→ **Exercise data**:
########

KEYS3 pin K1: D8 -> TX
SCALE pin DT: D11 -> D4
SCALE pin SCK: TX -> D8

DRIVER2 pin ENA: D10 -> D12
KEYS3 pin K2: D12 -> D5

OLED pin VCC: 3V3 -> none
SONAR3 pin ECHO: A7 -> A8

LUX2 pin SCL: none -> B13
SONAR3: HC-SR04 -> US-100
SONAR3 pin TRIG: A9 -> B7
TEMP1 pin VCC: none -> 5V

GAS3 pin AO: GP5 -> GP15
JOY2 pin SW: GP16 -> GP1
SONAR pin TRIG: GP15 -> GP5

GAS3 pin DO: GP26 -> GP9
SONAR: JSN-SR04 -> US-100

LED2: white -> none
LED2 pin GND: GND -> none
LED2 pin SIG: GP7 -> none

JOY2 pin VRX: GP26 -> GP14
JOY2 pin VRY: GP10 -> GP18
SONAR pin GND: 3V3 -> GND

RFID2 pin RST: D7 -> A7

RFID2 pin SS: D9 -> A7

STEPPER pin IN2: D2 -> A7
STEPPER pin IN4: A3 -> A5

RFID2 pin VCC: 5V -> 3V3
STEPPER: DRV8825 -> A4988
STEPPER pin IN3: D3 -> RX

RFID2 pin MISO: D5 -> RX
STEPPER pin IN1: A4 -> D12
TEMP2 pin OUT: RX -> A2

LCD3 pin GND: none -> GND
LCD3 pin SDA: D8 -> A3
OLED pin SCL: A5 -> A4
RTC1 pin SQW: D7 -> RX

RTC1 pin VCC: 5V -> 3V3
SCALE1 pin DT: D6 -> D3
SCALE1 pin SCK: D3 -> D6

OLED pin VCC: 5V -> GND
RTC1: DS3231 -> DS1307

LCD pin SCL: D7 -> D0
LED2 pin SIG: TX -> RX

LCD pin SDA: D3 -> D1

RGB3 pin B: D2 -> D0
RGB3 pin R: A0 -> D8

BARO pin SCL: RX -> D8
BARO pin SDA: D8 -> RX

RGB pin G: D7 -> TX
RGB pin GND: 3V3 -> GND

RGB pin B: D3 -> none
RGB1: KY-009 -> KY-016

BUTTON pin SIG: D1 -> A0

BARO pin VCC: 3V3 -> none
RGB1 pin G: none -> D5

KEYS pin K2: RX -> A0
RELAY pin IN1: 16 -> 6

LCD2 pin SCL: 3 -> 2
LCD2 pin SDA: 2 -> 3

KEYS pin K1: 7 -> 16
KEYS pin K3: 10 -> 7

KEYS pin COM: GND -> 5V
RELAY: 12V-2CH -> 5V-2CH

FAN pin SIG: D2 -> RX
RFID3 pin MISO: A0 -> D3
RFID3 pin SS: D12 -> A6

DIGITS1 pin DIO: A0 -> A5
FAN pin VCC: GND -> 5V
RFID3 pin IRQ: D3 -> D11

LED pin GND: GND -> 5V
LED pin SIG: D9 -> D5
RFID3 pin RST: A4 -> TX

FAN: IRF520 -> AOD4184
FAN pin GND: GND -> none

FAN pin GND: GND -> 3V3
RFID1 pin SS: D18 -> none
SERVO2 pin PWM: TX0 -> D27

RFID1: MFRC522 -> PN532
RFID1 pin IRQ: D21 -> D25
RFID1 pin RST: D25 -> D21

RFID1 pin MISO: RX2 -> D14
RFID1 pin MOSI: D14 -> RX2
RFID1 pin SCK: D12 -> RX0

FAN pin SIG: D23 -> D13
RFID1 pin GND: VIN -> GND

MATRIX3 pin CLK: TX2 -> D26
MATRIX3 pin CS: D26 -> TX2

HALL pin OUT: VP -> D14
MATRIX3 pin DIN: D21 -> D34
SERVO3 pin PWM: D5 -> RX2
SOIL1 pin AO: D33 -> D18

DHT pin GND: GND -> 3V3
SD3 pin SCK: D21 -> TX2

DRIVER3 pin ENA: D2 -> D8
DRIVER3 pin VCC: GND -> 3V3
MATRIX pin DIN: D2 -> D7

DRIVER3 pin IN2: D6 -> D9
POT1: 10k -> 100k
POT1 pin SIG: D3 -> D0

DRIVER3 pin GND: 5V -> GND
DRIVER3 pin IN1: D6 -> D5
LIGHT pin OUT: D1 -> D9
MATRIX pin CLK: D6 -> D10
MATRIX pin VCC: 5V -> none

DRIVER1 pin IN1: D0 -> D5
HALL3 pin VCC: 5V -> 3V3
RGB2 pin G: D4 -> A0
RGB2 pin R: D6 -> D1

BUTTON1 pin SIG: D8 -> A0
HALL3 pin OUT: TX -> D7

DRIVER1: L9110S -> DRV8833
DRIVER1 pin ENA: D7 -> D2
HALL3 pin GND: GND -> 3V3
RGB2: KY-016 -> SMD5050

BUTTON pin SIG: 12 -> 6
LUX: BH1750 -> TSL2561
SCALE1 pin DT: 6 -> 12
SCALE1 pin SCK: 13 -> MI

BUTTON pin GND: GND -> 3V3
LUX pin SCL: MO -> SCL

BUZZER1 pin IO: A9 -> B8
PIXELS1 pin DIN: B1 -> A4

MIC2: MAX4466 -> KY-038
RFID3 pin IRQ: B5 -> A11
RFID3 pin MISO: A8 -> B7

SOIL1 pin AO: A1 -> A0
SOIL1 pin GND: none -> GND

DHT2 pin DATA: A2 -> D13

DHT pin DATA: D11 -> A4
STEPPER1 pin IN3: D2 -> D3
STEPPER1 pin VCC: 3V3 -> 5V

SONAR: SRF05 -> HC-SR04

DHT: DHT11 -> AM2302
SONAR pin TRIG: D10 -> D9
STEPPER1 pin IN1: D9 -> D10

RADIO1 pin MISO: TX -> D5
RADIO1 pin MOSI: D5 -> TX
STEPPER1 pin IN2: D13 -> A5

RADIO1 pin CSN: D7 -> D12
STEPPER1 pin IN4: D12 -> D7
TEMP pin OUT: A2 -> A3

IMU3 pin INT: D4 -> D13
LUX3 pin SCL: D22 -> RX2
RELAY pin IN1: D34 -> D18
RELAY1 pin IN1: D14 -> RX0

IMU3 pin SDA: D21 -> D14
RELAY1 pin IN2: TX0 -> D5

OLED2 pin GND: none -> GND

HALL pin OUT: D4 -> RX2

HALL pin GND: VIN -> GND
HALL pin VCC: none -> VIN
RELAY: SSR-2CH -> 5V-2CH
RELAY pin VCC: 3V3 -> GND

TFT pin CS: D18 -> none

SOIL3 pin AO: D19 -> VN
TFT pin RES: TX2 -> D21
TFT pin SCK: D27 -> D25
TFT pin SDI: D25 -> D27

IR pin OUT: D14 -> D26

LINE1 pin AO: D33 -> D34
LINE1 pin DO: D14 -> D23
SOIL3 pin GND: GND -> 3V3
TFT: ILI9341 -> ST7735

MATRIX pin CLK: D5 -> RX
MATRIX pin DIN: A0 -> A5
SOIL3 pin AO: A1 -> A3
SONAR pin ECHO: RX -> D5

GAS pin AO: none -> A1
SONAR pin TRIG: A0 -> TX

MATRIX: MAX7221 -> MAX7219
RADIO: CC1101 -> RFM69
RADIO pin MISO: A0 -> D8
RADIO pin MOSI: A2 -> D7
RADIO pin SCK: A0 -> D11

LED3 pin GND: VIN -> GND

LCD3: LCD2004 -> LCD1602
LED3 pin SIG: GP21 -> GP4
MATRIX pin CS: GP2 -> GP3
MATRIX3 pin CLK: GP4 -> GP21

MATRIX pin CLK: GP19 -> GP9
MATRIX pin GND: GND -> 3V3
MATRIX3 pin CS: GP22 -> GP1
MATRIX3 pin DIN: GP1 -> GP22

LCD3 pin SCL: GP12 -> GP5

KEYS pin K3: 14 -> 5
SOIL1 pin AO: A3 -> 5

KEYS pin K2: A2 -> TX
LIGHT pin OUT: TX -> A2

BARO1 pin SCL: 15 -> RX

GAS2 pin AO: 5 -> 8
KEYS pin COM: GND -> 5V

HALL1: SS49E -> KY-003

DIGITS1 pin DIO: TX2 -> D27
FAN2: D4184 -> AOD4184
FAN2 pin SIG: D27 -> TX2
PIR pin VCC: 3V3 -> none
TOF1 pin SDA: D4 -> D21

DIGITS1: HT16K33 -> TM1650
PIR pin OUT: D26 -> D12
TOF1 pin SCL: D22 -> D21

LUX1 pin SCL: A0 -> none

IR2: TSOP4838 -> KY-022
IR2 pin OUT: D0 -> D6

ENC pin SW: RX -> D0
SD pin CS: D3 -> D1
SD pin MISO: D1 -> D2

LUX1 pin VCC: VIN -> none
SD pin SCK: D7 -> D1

########

→ **Try it**:
Filter the listing above down to the lines that contain the word "MISO".

→ **Solution to this exercise**:
RFID2 pin MISO: D5 -> RX
RFID3 pin MISO: A0 -> D3
RFID1 pin MISO: RX2 -> D14
RFID3 pin MISO: A8 -> B7
RADIO1 pin MISO: TX -> D5
RADIO pin MISO: A0 -> D8
SD pin MISO: D1 -> D2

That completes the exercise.